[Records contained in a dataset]

• • • • • • •

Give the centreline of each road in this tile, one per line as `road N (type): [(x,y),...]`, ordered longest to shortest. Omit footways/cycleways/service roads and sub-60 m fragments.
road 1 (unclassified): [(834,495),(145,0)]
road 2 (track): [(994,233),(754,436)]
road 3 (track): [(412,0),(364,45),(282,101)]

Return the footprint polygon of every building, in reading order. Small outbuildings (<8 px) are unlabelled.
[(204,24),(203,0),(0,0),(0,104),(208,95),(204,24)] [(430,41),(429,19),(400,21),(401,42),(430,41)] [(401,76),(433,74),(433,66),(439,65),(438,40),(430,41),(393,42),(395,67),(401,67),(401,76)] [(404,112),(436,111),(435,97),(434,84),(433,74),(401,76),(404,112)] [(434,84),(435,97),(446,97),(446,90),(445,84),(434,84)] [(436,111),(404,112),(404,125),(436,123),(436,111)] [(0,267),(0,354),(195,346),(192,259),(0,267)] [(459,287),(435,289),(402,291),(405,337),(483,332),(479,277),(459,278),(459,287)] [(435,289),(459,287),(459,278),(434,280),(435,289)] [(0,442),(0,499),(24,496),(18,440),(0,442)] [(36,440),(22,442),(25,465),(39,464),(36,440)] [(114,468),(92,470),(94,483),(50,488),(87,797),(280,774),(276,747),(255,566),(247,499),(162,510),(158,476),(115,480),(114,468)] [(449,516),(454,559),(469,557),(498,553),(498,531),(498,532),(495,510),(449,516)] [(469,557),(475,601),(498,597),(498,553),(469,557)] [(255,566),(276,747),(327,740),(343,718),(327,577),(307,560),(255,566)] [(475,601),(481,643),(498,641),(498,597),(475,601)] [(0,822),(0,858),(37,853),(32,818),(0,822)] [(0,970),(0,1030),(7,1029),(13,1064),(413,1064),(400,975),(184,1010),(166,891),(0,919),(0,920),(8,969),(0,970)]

• • • • • • •

About this task.
Only an exact transcription of all the records above counts as an answer.

The answer.
Give the centreline of each road in this tile, one per line as `road N (type): [(x,y),...]`, ordered longest to shortest. Omit footways/cycleways/service roads and sub-60 m fragments.
road 1 (unclassified): [(834,495),(145,0)]
road 2 (track): [(994,233),(754,436)]
road 3 (track): [(412,0),(364,45),(282,101)]

Return the footprint polygon of every building, in reading order. Small outbuildings (<8 px) are unlabelled.
[(204,24),(203,0),(0,0),(0,104),(208,95),(204,24)] [(430,41),(429,19),(400,21),(401,42),(430,41)] [(401,76),(433,74),(433,66),(439,65),(438,40),(430,41),(393,42),(395,67),(401,67),(401,76)] [(404,112),(436,111),(435,97),(434,84),(433,74),(401,76),(404,112)] [(434,84),(435,97),(446,97),(446,90),(445,84),(434,84)] [(436,111),(404,112),(404,125),(436,123),(436,111)] [(0,267),(0,354),(195,346),(192,259),(0,267)] [(459,287),(435,289),(402,291),(405,337),(483,332),(479,277),(459,278),(459,287)] [(435,289),(459,287),(459,278),(434,280),(435,289)] [(0,442),(0,499),(24,496),(18,440),(0,442)] [(36,440),(22,442),(25,465),(39,464),(36,440)] [(114,468),(92,470),(94,483),(50,488),(87,797),(280,774),(276,747),(255,566),(247,499),(162,510),(158,476),(115,480),(114,468)] [(449,516),(454,559),(469,557),(498,553),(498,531),(498,532),(495,510),(449,516)] [(469,557),(475,601),(498,597),(498,553),(469,557)] [(255,566),(276,747),(327,740),(343,718),(327,577),(307,560),(255,566)] [(475,601),(481,643),(498,641),(498,597),(475,601)] [(0,822),(0,858),(37,853),(32,818),(0,822)] [(0,970),(0,1030),(7,1029),(13,1064),(413,1064),(400,975),(184,1010),(166,891),(0,919),(0,920),(8,969),(0,970)]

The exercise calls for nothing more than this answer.